Task requirements: In the records below, find the line that contains "none -> red brick A5:B7 level 1" and the line that contains "none -> grey brick J6:J7 level 1". Set down exactly those lines and every line between them, and nothing more.
---+---
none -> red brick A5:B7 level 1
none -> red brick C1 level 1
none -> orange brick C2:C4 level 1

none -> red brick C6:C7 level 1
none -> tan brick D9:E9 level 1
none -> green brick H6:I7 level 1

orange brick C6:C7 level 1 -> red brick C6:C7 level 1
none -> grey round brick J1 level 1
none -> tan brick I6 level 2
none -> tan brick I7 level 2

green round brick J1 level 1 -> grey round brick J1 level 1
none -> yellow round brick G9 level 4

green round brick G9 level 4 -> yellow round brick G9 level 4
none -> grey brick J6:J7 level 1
---+---
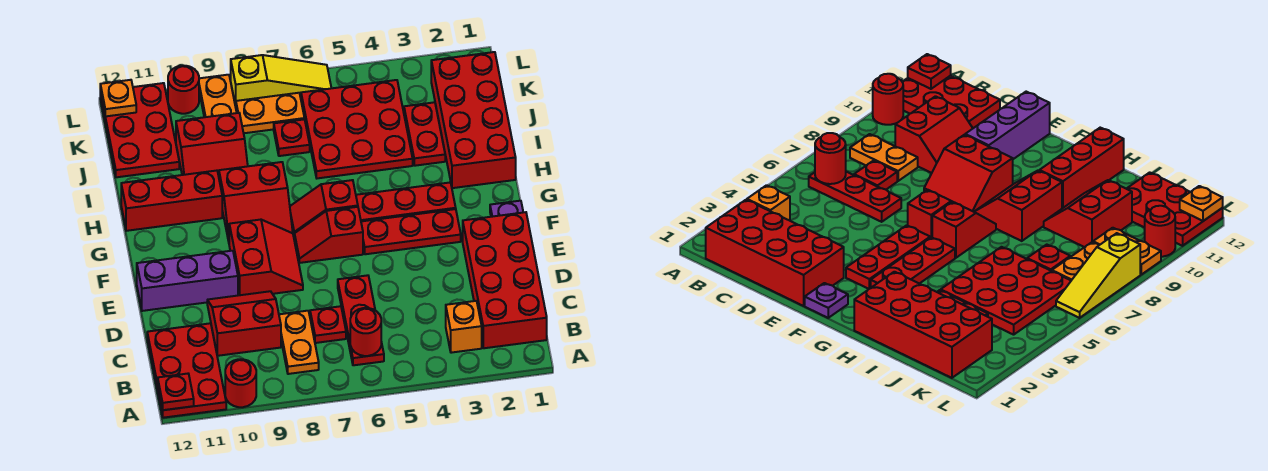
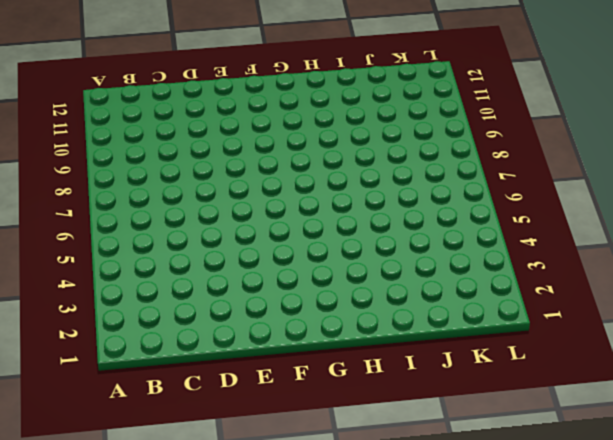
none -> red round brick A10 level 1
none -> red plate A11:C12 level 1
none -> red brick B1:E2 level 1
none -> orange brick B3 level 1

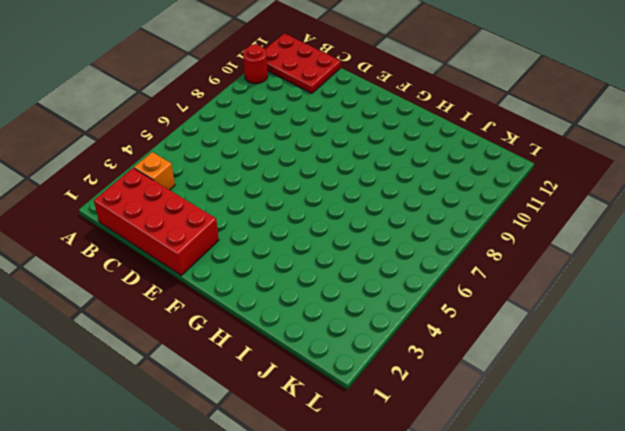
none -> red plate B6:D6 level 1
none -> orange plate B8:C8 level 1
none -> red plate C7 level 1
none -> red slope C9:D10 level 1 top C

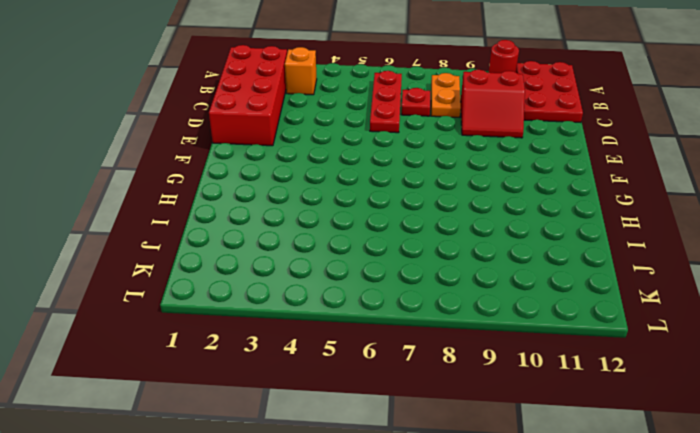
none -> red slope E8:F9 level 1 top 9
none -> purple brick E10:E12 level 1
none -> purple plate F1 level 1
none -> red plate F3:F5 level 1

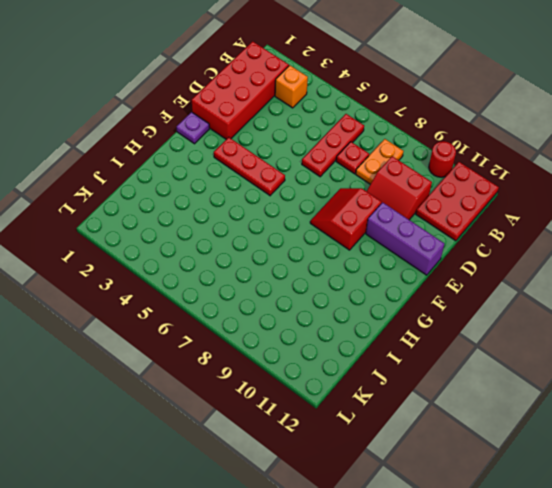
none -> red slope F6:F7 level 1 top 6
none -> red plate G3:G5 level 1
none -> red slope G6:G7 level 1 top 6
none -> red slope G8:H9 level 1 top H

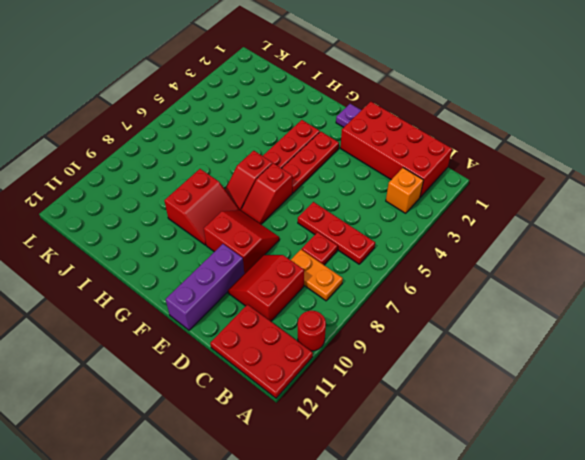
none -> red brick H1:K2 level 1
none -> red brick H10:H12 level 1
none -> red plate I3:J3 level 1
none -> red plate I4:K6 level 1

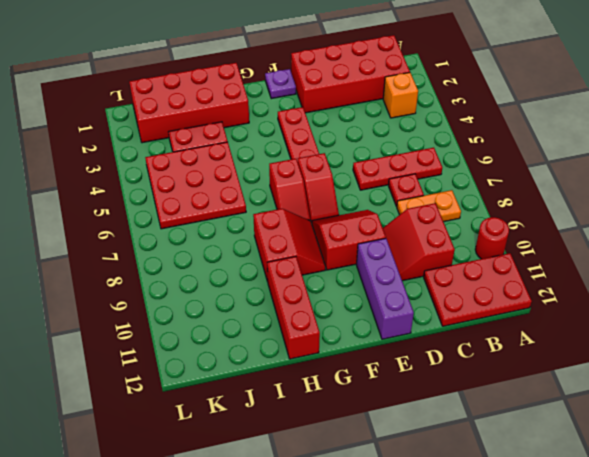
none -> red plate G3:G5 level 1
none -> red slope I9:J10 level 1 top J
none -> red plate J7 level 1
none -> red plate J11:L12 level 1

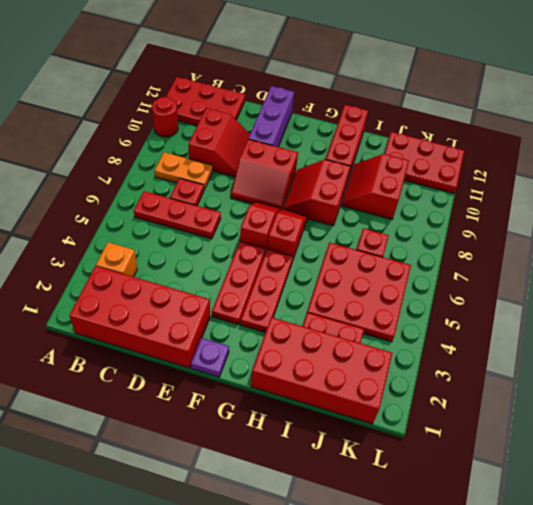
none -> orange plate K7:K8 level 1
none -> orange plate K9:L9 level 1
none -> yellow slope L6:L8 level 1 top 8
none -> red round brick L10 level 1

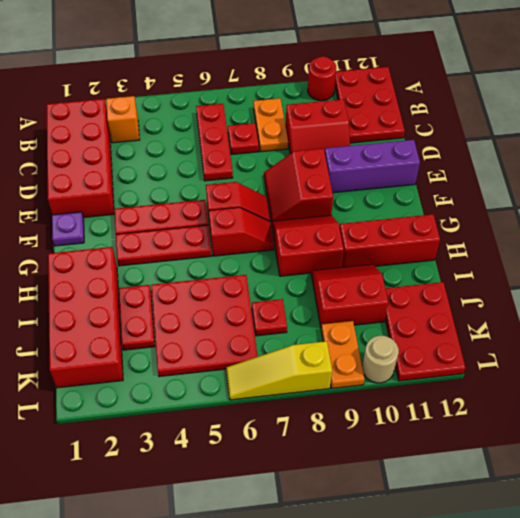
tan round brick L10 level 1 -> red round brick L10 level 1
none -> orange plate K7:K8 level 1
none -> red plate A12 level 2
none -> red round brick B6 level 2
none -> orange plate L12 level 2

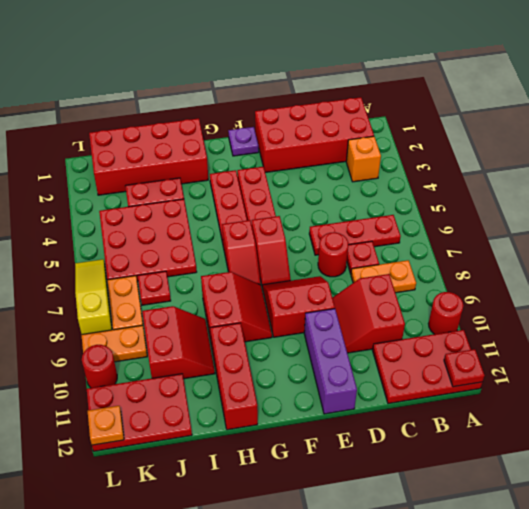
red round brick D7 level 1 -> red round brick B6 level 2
---+---
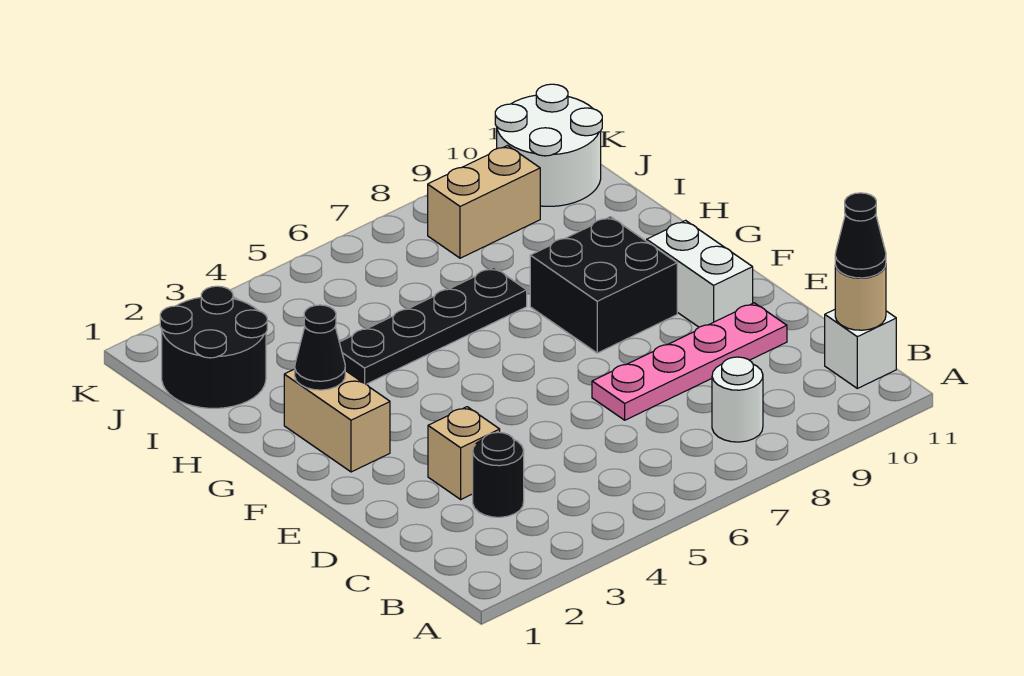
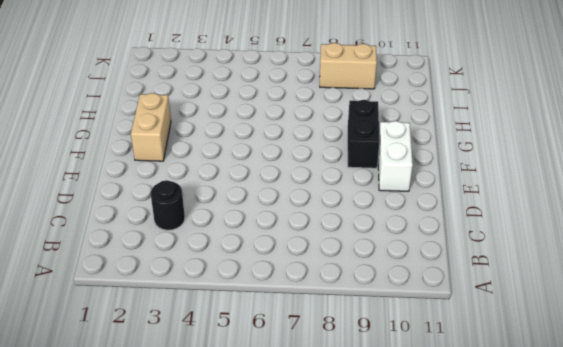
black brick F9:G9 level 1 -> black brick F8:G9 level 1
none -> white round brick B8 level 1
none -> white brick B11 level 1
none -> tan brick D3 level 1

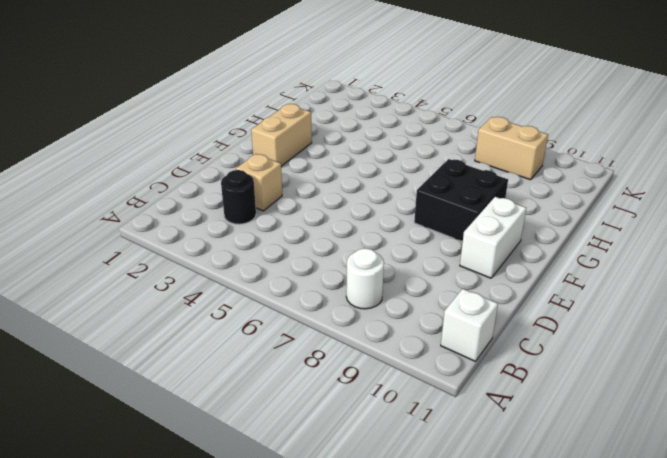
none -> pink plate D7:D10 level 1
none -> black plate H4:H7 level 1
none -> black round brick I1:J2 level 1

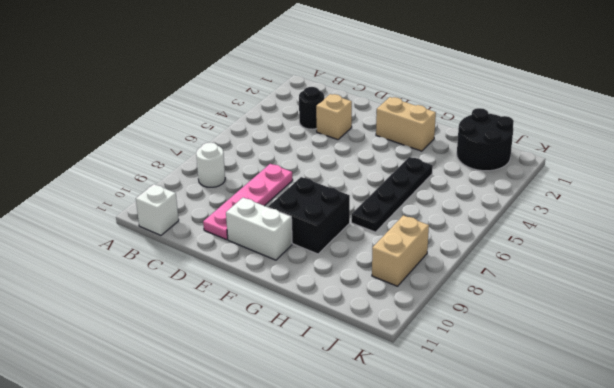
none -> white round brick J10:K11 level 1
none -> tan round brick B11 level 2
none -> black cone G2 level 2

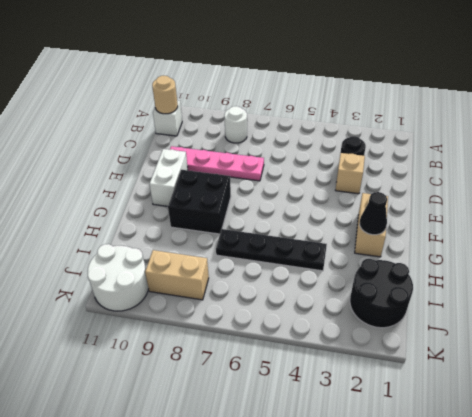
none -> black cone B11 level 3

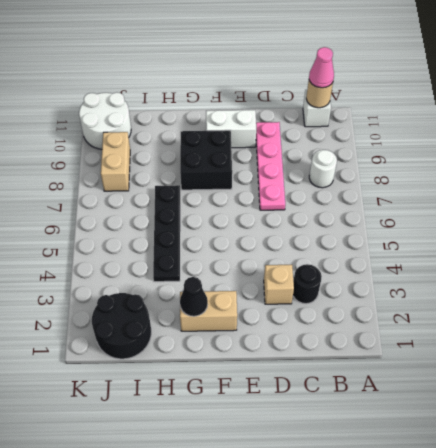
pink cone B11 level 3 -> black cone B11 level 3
---+---
Solution to the problem:
none -> red brick A5:B7 level 1
none -> red brick C1 level 1
none -> orange brick C2:C4 level 1

none -> red brick C6:C7 level 1
none -> tan brick D9:E9 level 1
none -> green brick H6:I7 level 1

orange brick C6:C7 level 1 -> red brick C6:C7 level 1
none -> grey round brick J1 level 1
none -> tan brick I6 level 2
none -> tan brick I7 level 2

green round brick J1 level 1 -> grey round brick J1 level 1
none -> yellow round brick G9 level 4

green round brick G9 level 4 -> yellow round brick G9 level 4
none -> grey brick J6:J7 level 1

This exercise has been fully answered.